Task directions: With the pictures set aside, reproduce each entry precisely as it reads.

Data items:
= = = = =

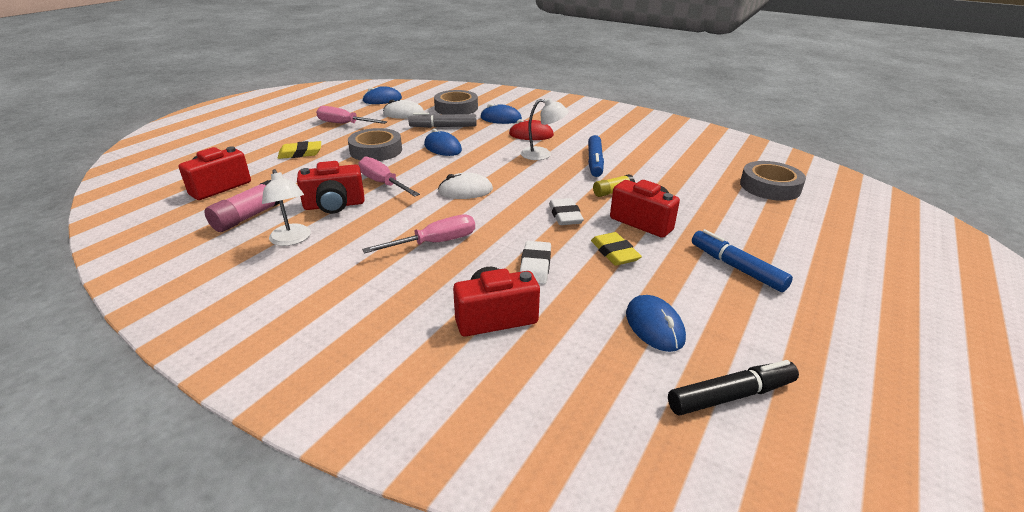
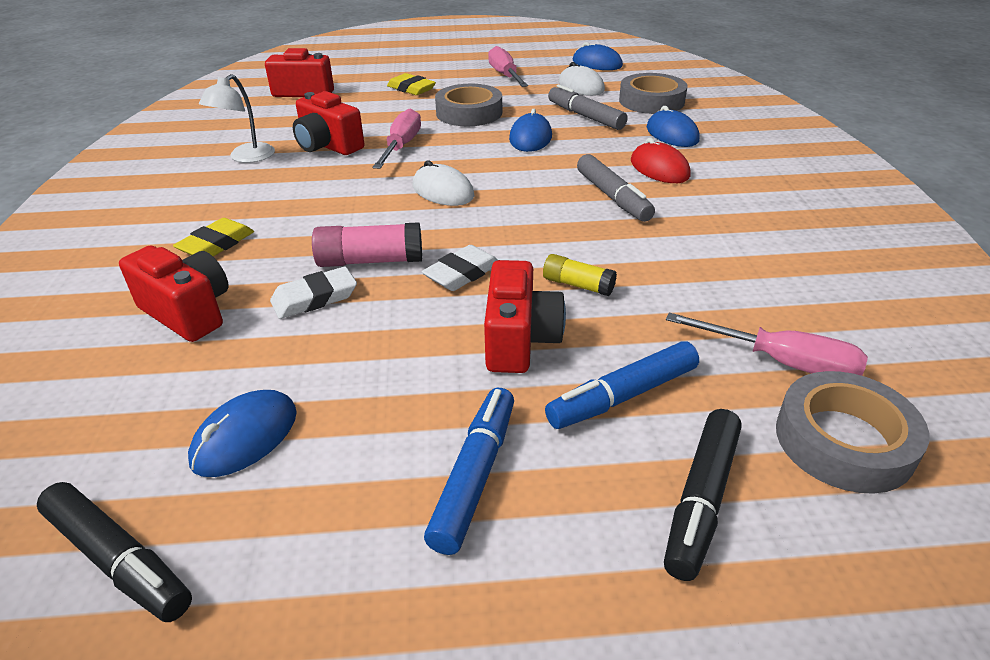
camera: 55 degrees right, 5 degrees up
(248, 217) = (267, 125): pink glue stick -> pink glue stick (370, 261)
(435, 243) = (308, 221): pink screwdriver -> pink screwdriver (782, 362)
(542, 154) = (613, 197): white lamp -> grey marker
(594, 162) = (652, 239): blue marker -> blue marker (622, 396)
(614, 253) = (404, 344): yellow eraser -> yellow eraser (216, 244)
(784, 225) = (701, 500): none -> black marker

= = = = =

Output:
camera: 55 degrees right, 5 degrees up
(248, 217) = (267, 125): pink glue stick -> pink glue stick (370, 261)
(435, 243) = (308, 221): pink screwdriver -> pink screwdriver (782, 362)
(542, 154) = (613, 197): white lamp -> grey marker
(594, 162) = (652, 239): blue marker -> blue marker (622, 396)
(614, 253) = (404, 344): yellow eraser -> yellow eraser (216, 244)
(784, 225) = (701, 500): none -> black marker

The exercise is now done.